*** Opening of EXCERPTED RECORDS ***

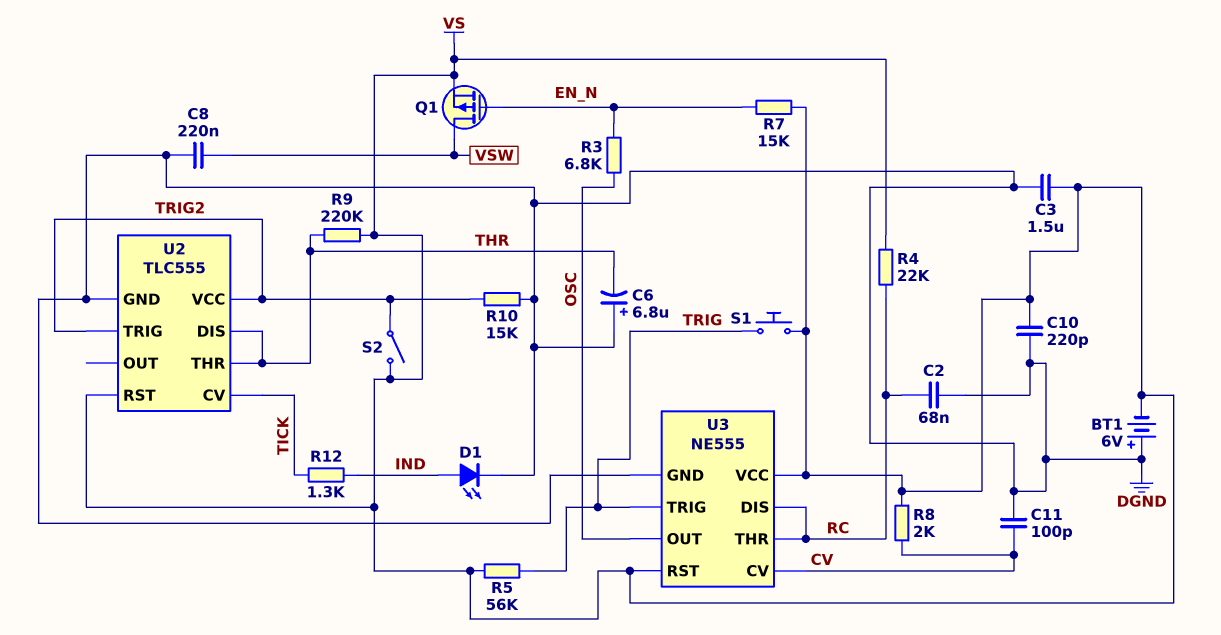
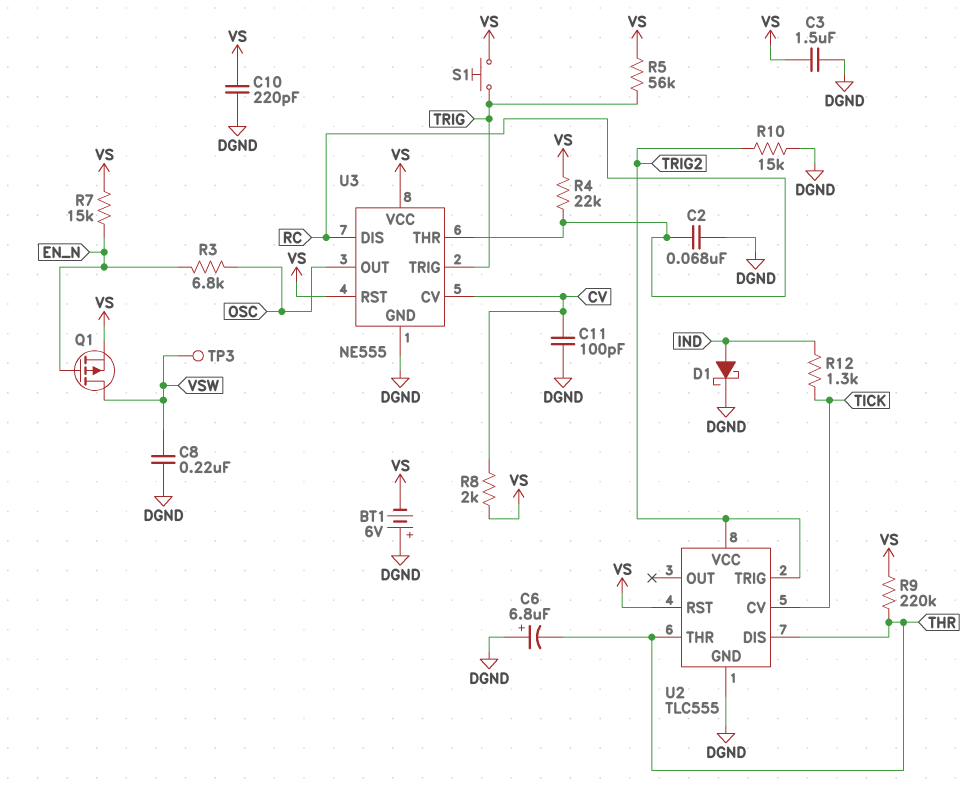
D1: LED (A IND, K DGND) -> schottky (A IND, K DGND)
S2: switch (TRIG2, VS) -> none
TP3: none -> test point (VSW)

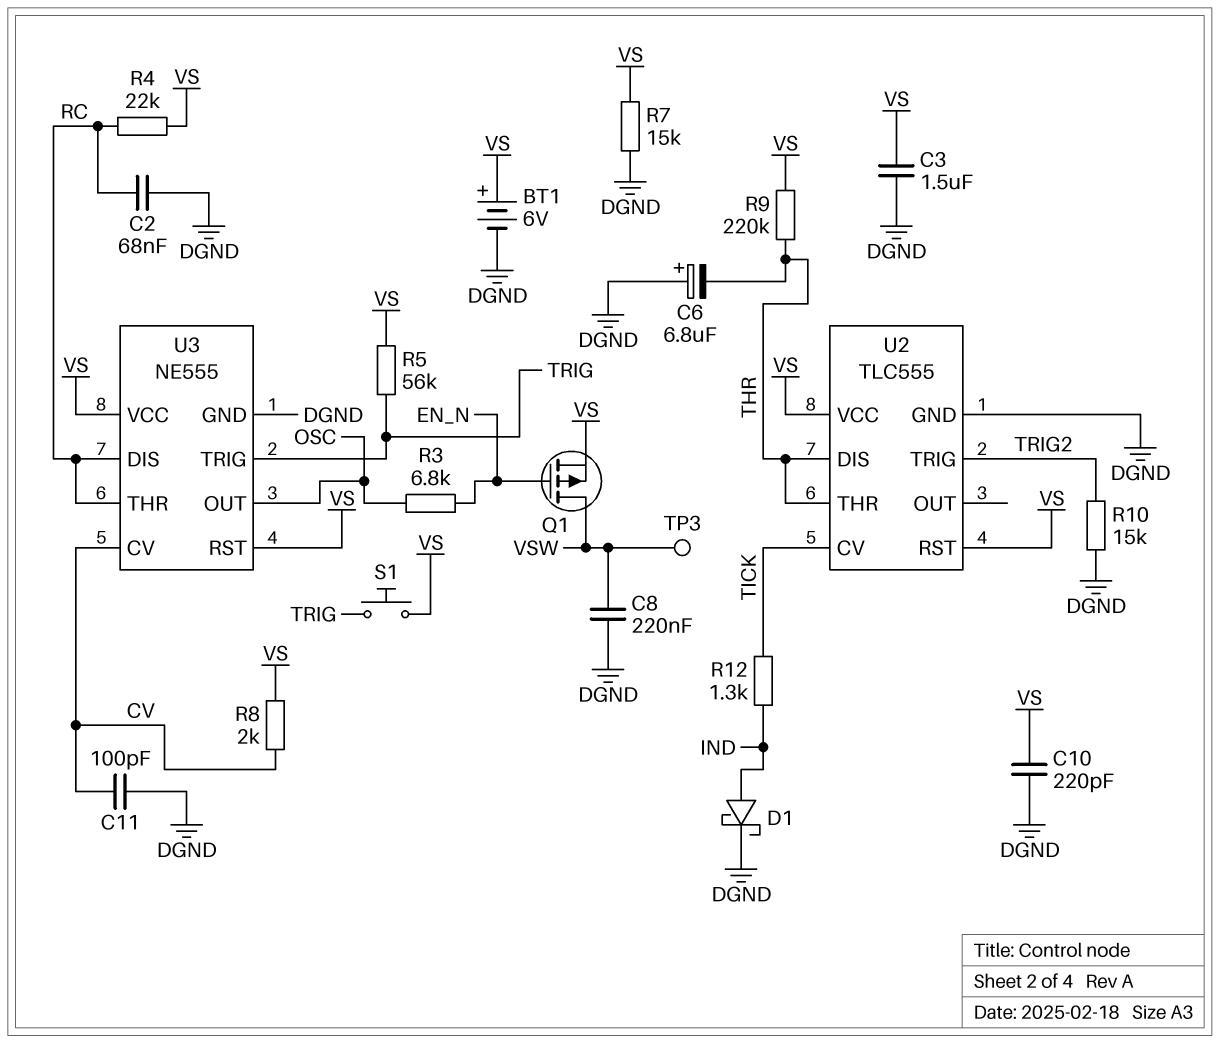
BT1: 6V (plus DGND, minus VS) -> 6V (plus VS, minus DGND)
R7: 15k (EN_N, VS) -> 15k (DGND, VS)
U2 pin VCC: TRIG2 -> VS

*** Close of EXCERPTED RECORDS ***
*** Opening of EXCERPTED RECORDS ***

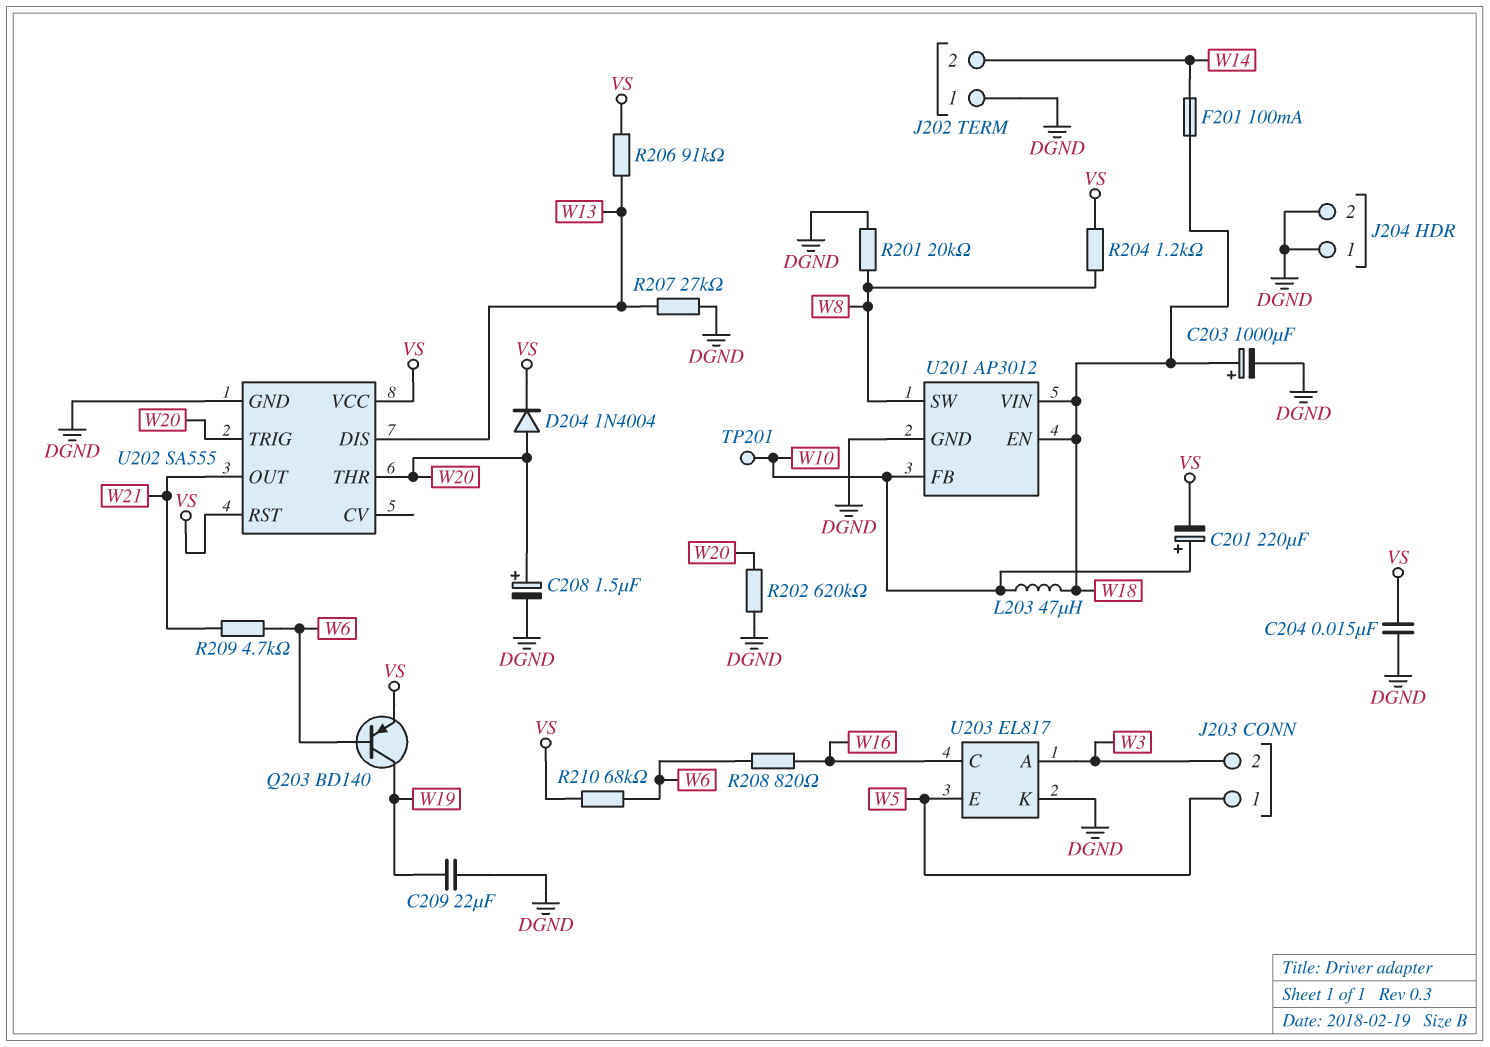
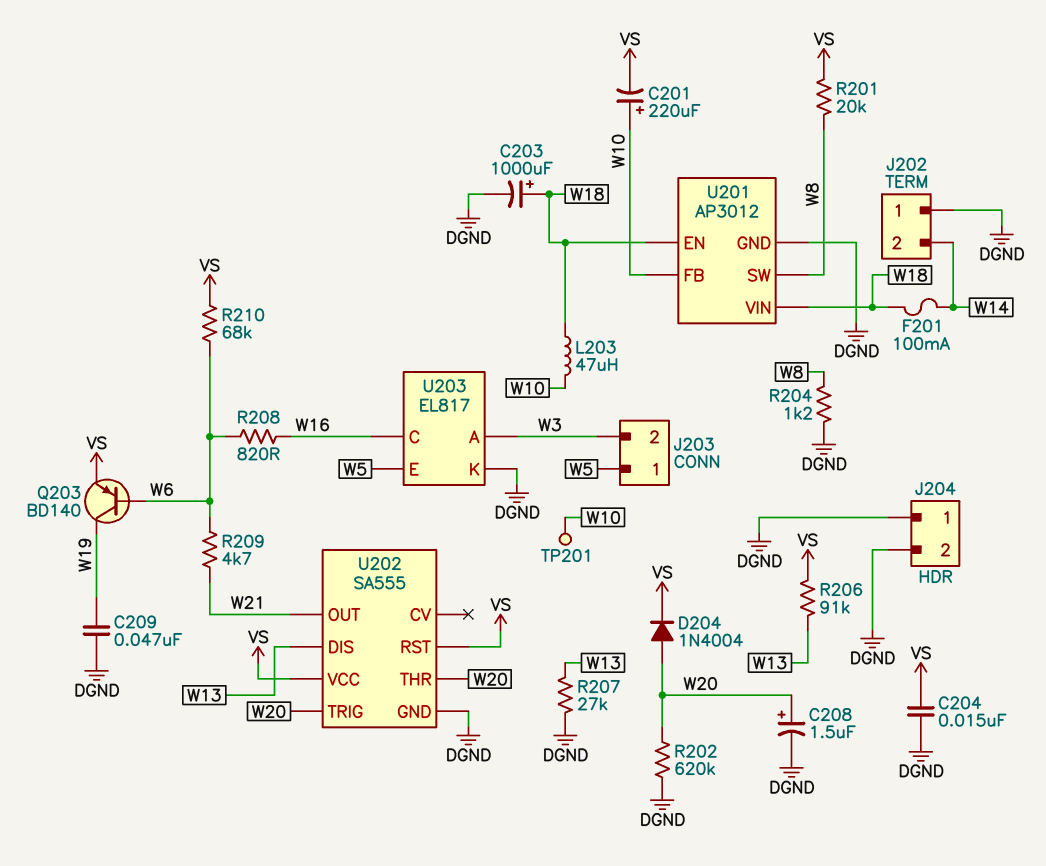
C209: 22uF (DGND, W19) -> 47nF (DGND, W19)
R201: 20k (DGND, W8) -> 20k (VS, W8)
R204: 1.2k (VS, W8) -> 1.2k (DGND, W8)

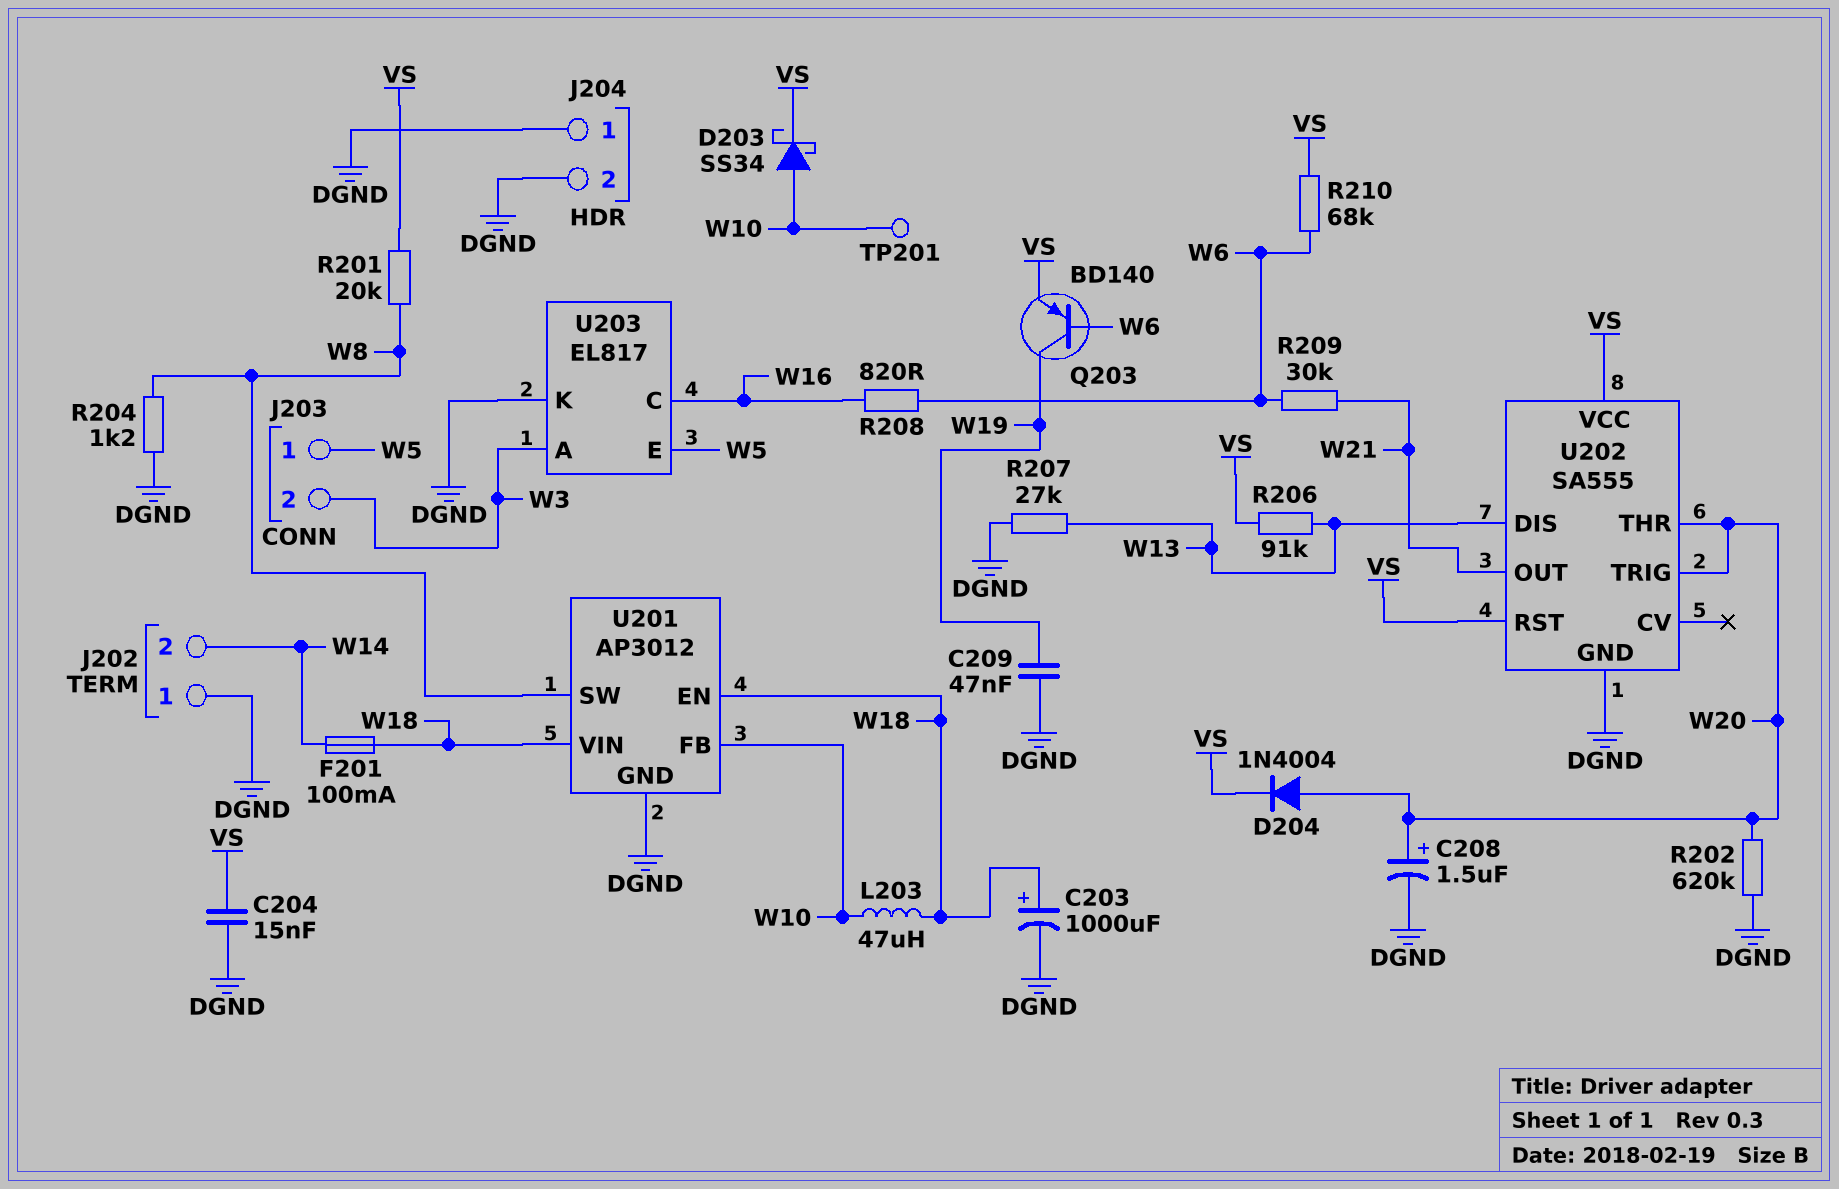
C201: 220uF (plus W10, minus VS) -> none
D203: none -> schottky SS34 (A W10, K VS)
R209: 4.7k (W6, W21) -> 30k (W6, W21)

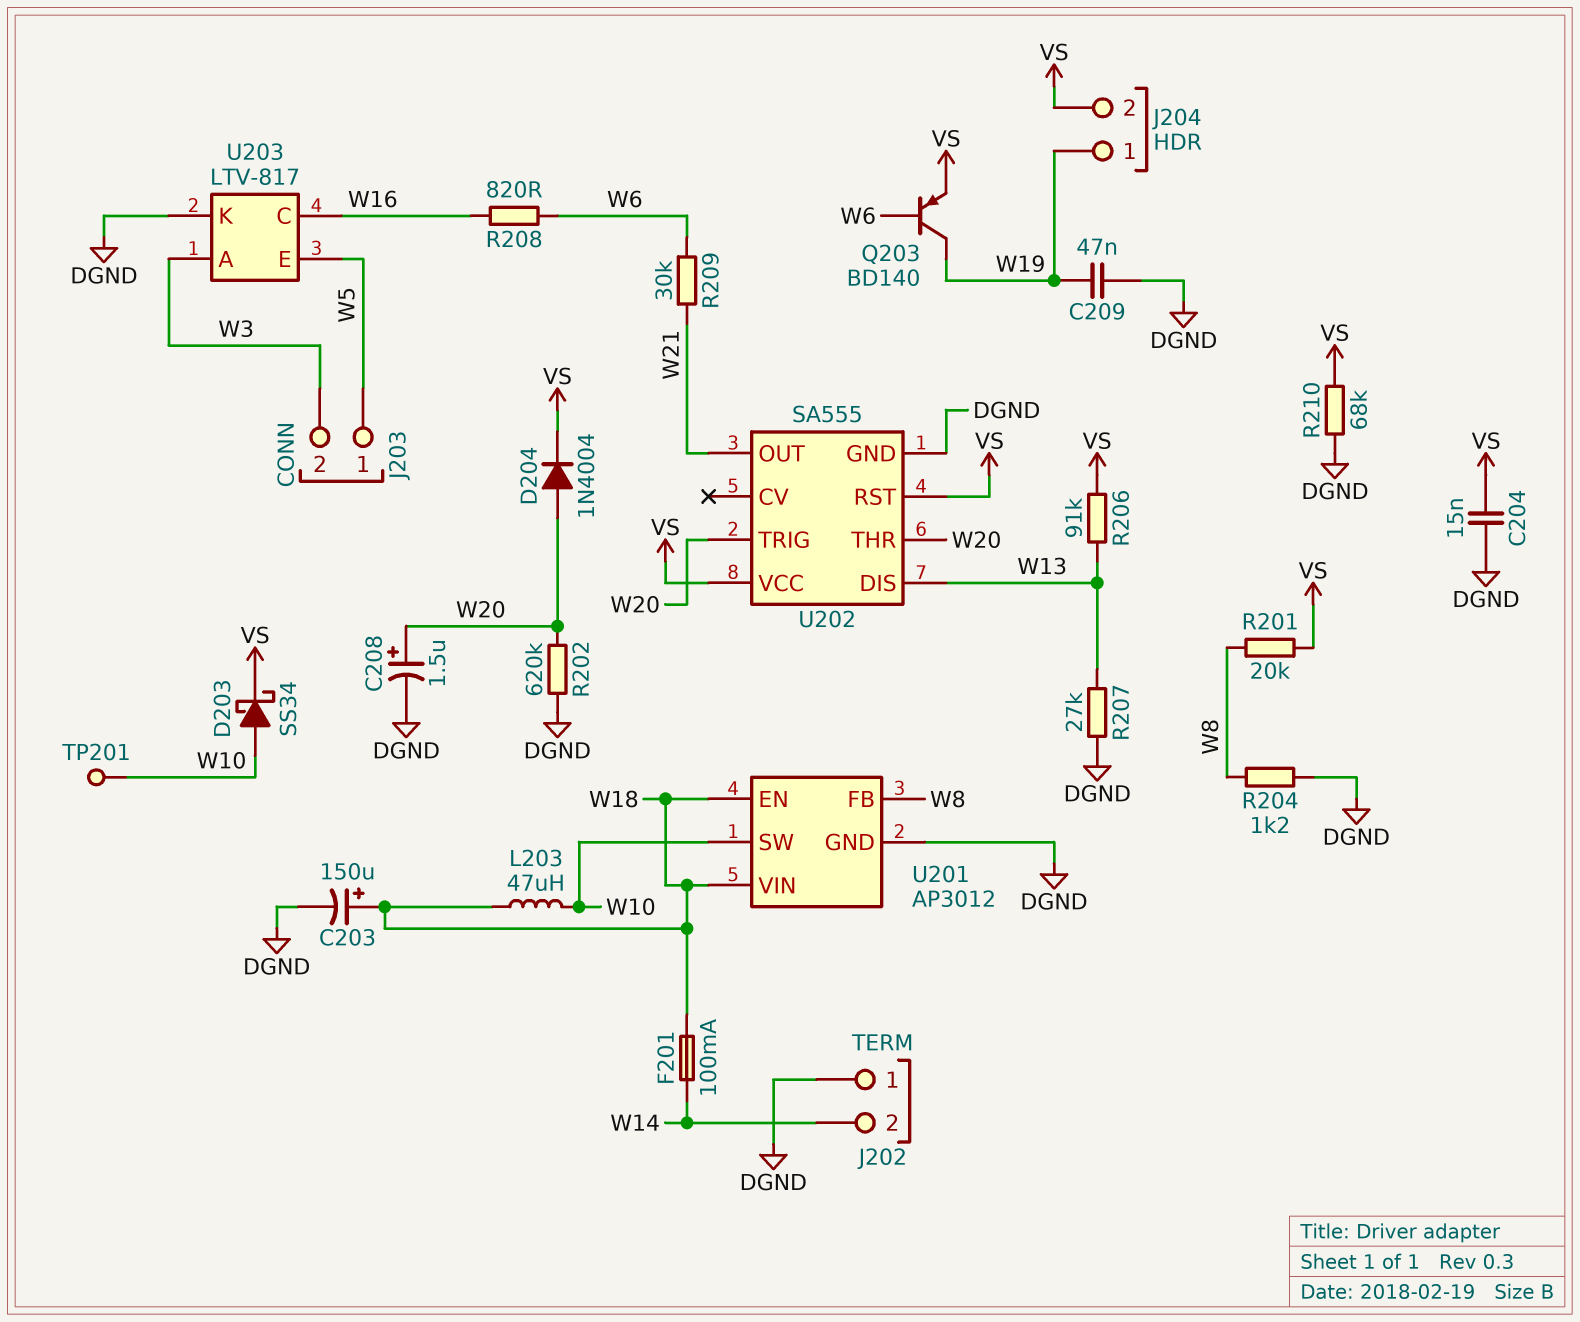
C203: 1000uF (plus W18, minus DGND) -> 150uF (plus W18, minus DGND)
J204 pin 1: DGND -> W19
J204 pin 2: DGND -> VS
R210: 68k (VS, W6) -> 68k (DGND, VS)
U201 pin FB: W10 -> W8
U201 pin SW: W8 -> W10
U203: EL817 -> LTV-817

*** Close of EXCERPTED RECORDS ***

DESCRIPTION OF THE TASK
Each line of the data that holds "none" should be copied.

ANSWER TO THIS EXERCISE
S2: switch (TRIG2, VS) -> none
TP3: none -> test point (VSW)
C201: 220uF (plus W10, minus VS) -> none
D203: none -> schottky SS34 (A W10, K VS)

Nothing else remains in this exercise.